## WHAT THIS TASK INVOLVES
Report the count of lines in the listing below that include the string "none", with no other text.

+++ DATA EXCERPTS

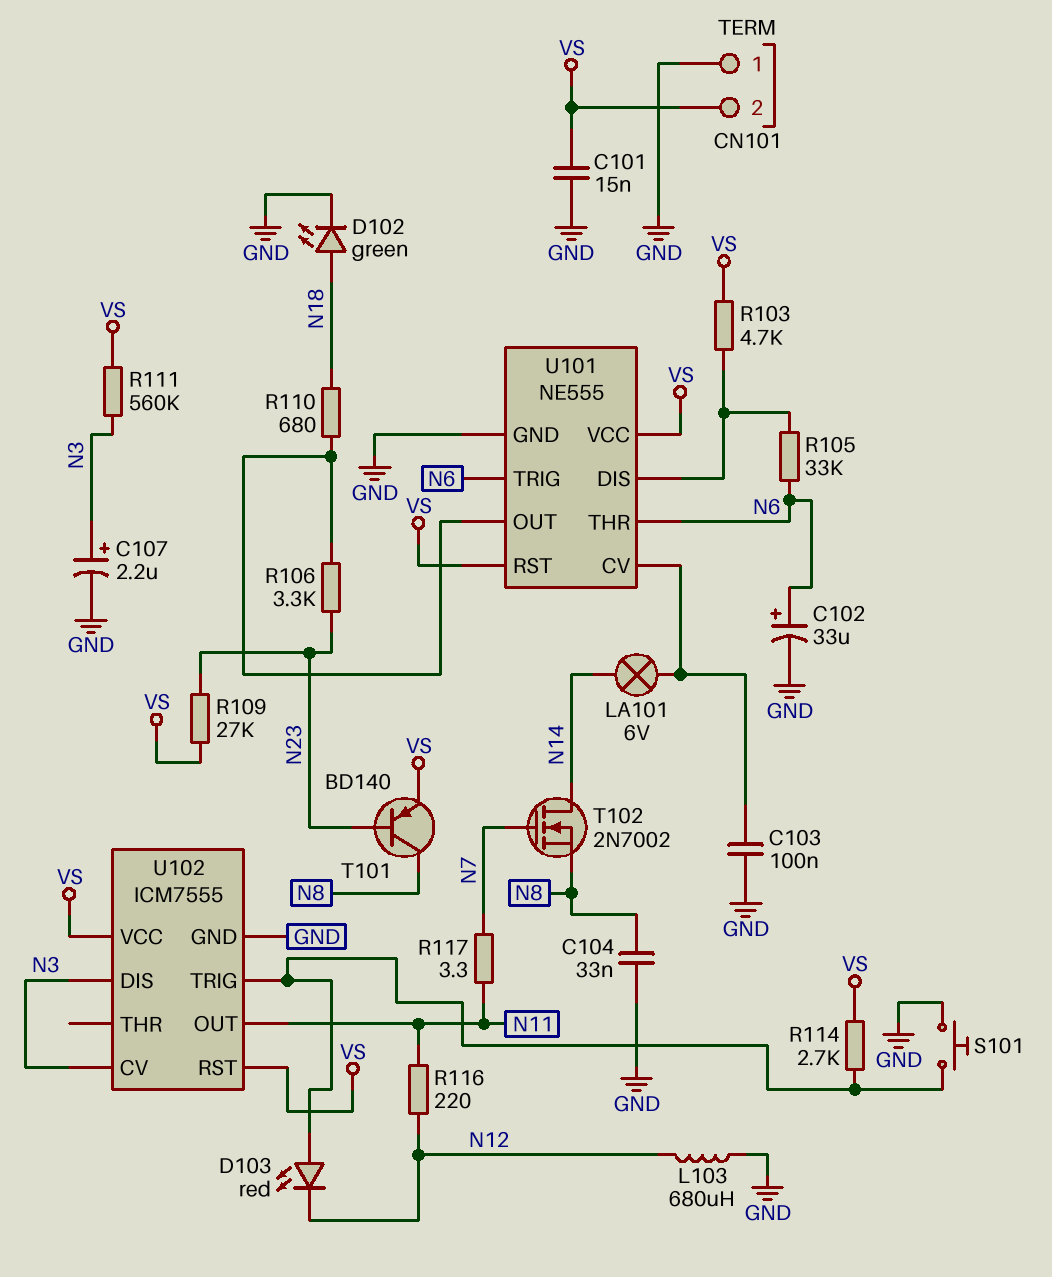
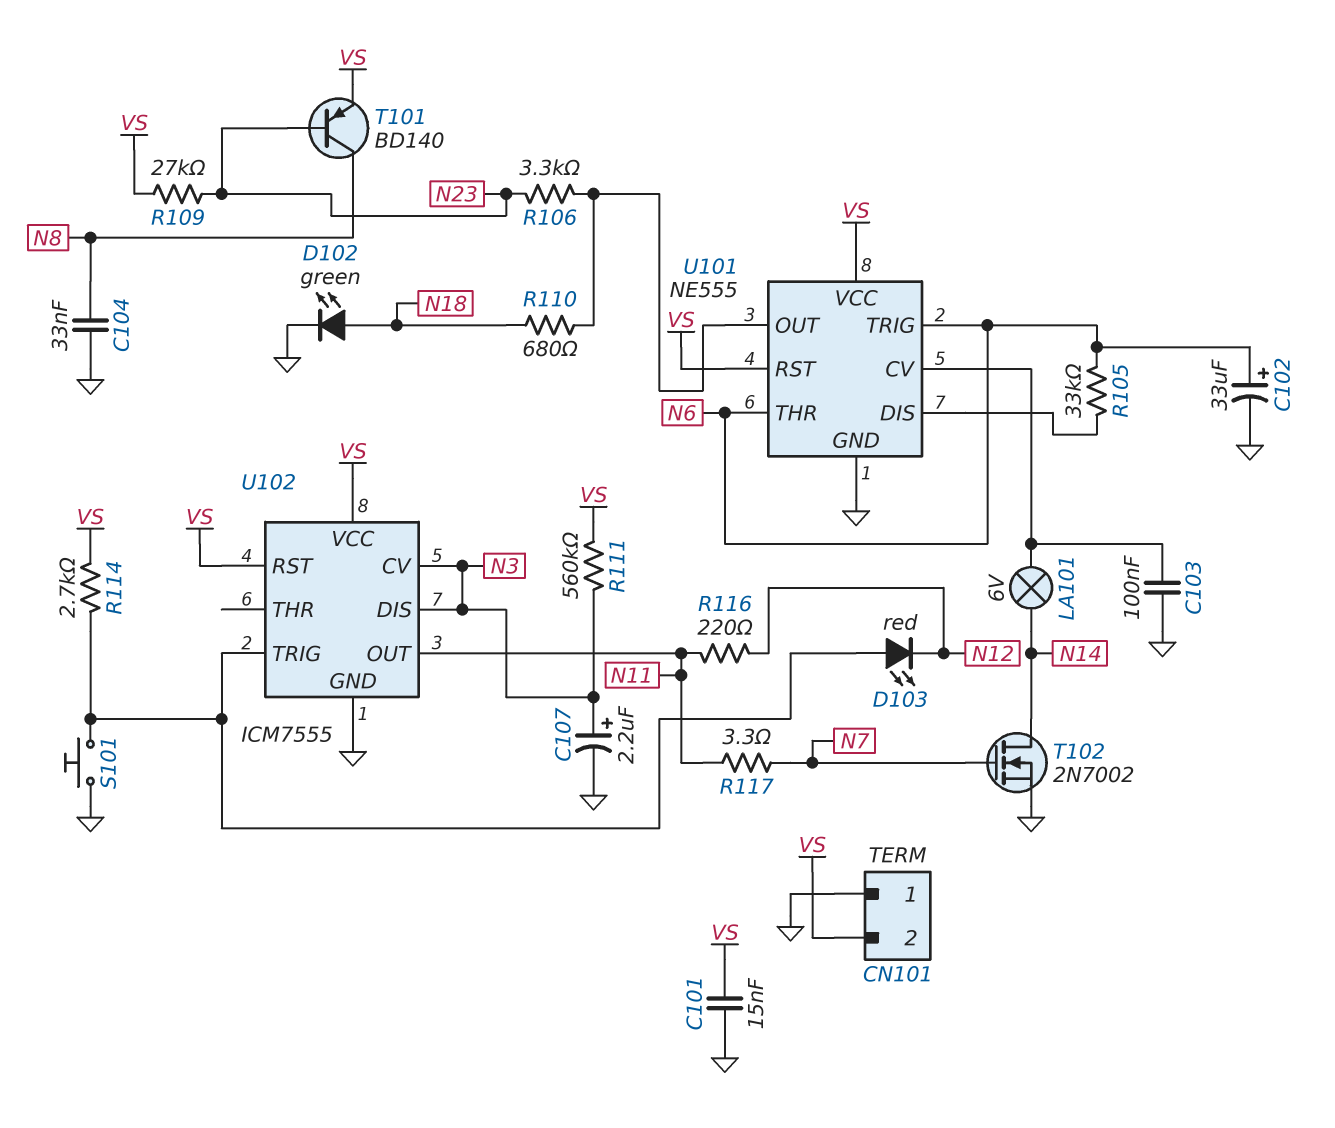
L103: 680uH (GND, N12) -> none
R103: 4.7k (U101/DIS, VS) -> none
T102: NMOS 2N7002 (G N7, D N14, S N8) -> NMOS 2N7002 (G N7, D N14, S GND)

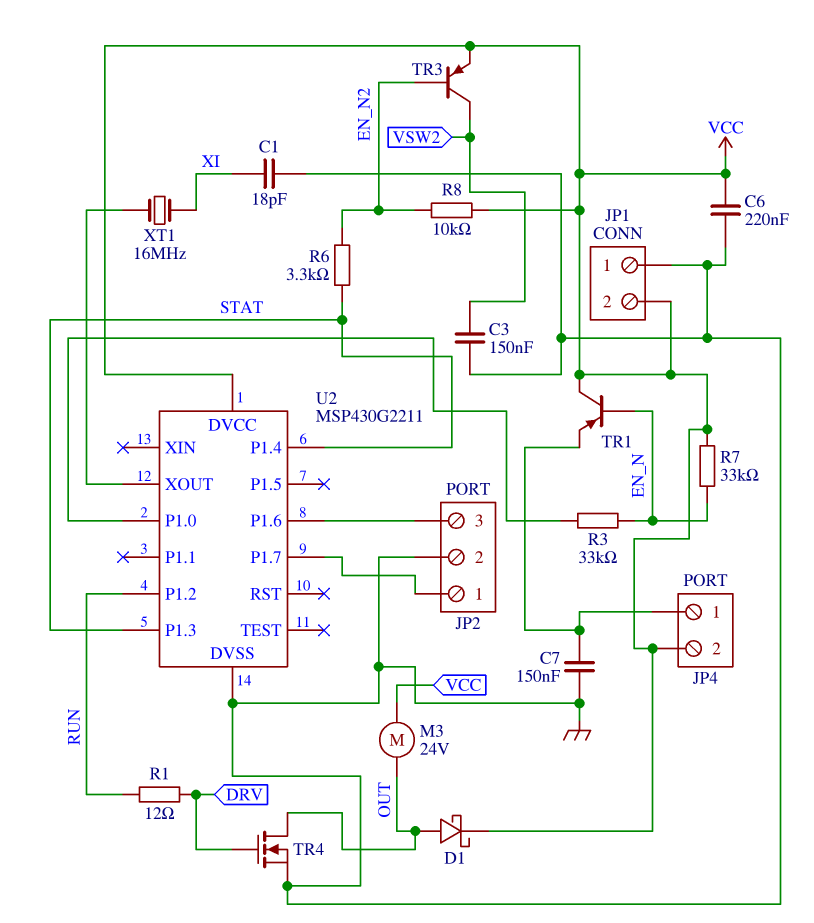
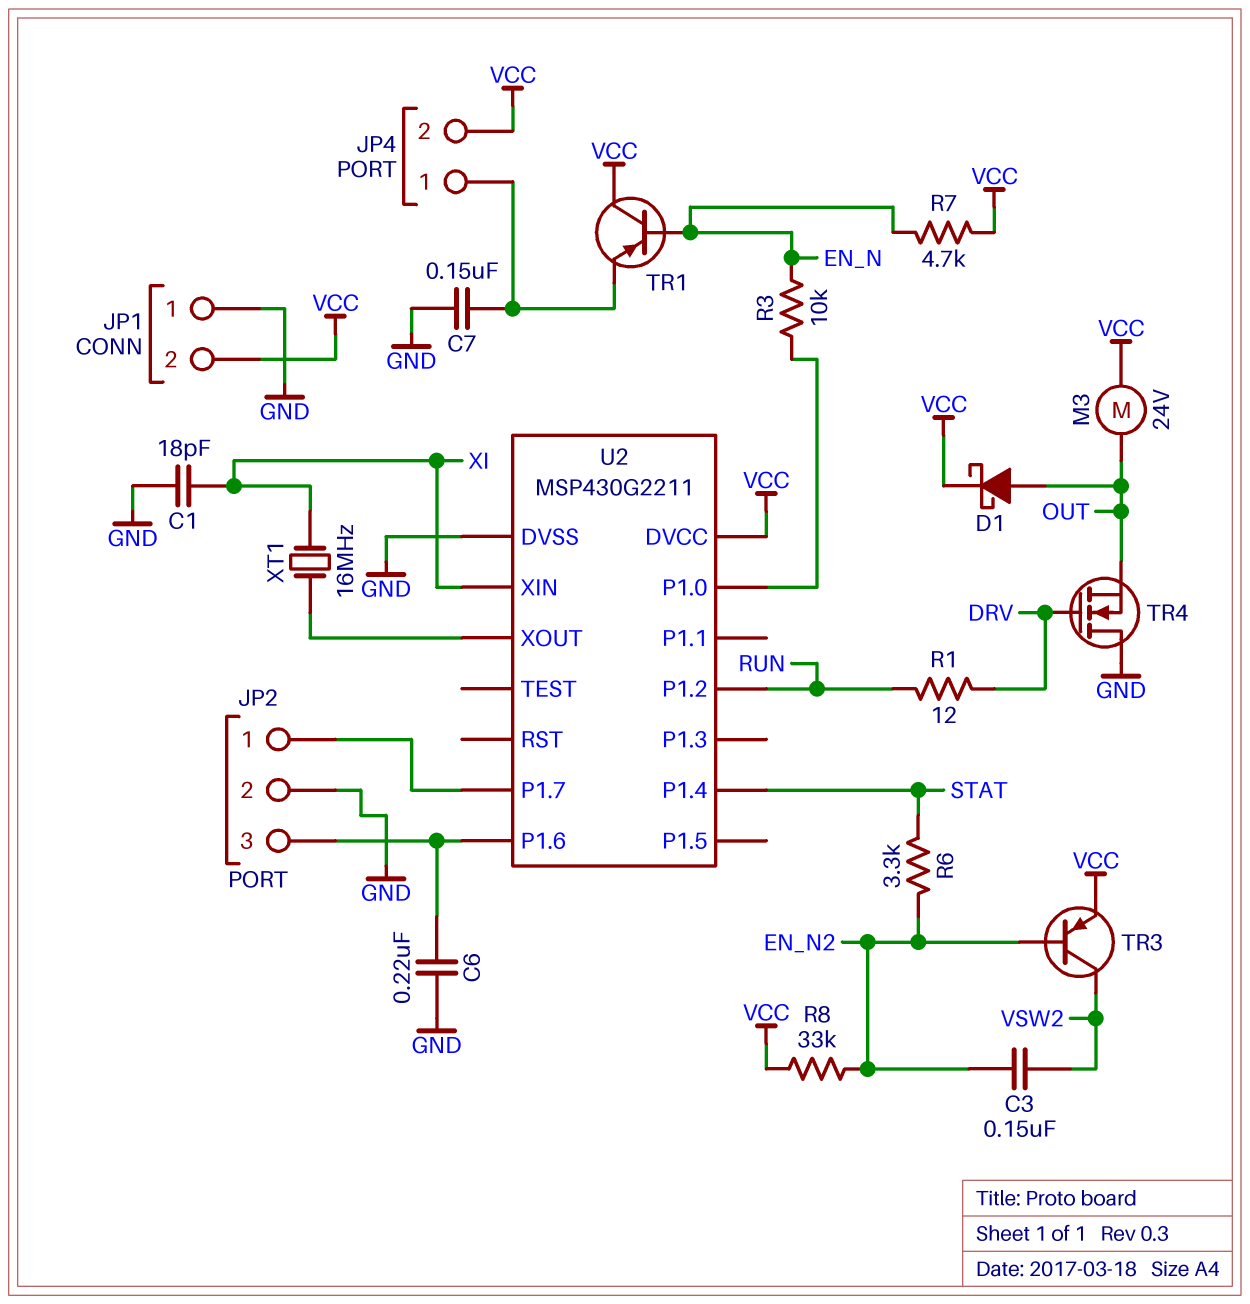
C3: 150nF (GND, VSW2) -> 150nF (EN_N2, VSW2)
C6: 220nF (GND, VCC) -> 220nF (GND, JP2/3)
R3: 33k (EN_N, U2/P1.0) -> 10k (EN_N, U2/P1.0)
R7: 33k (EN_N, VCC) -> 4.7k (EN_N, VCC)
R8: 10k (EN_N2, VCC) -> 33k (EN_N2, VCC)
TR4: NMOS (G DRV, D OUT, S GND) -> NMOS (G DRV, D GND, S OUT)
U2 pin P1.3: STAT -> none
U2 pin XIN: none -> XI

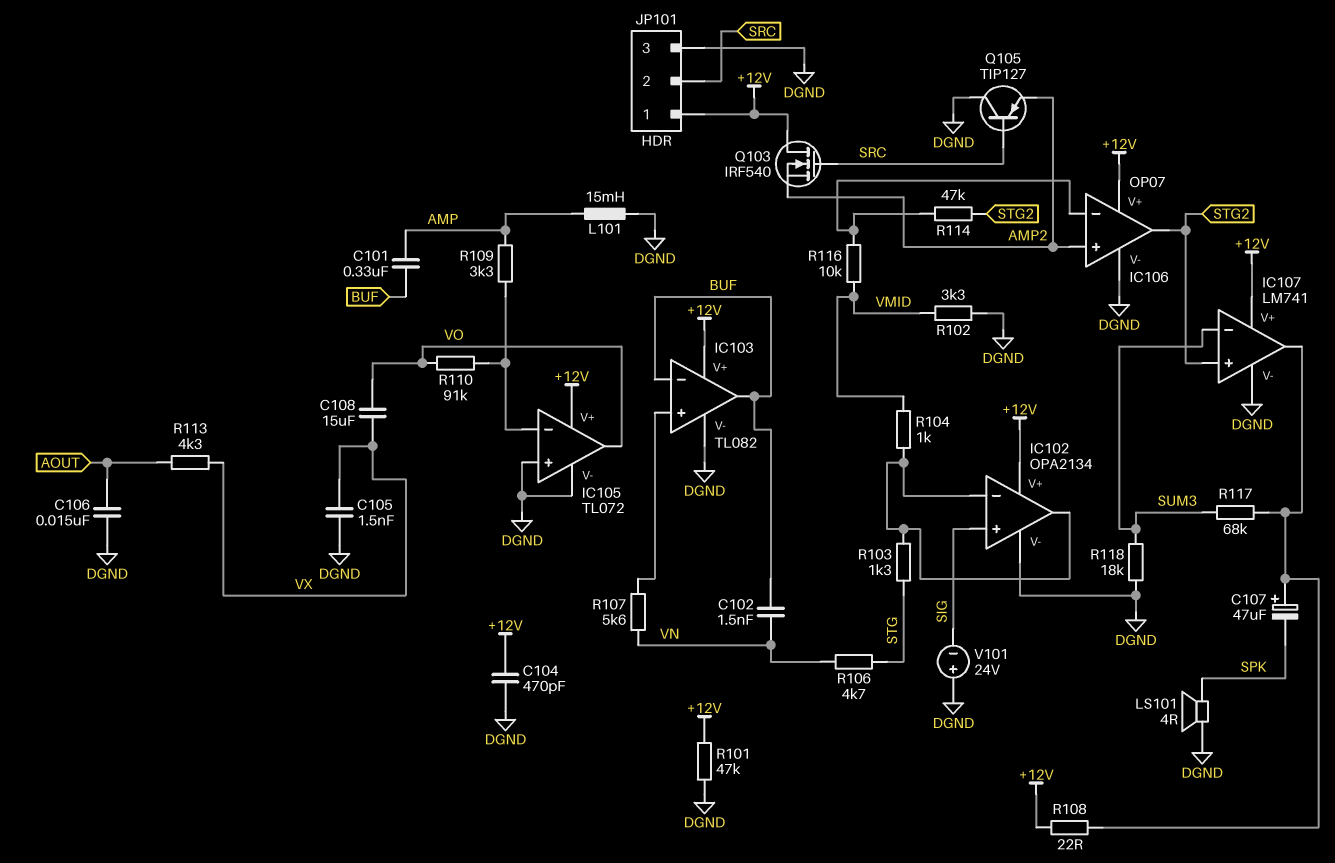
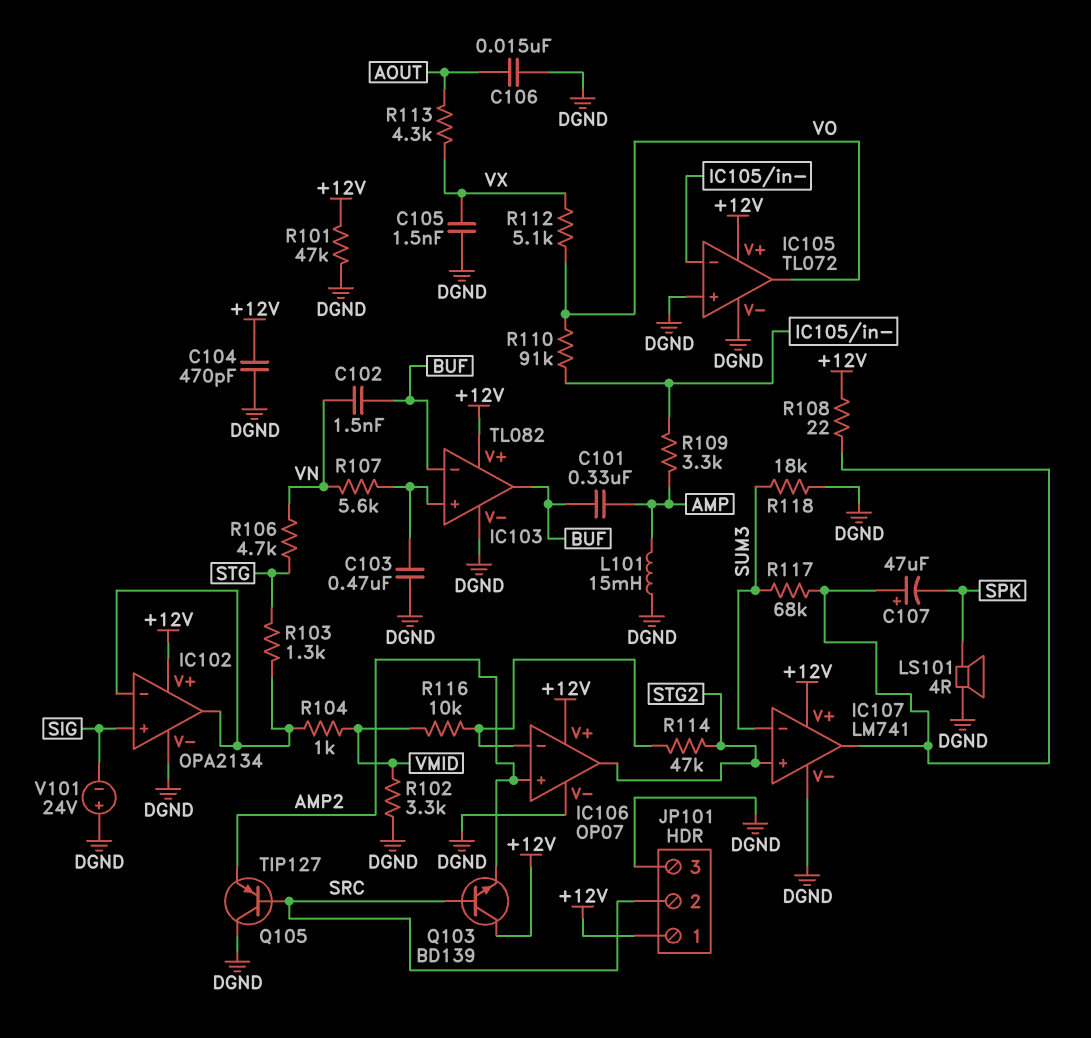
C103: none -> 470nF (DGND, IC103/in+)
C108: 15uF (VO, VX) -> none
Q103: NMOS IRF540 (G SRC, D +12V, S AMP2) -> NPN BD139 (B SRC, C +12V, E AMP2)
R112: none -> 5.1k (VO, VX)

++++++

## RESULT FOR THIS TASK
7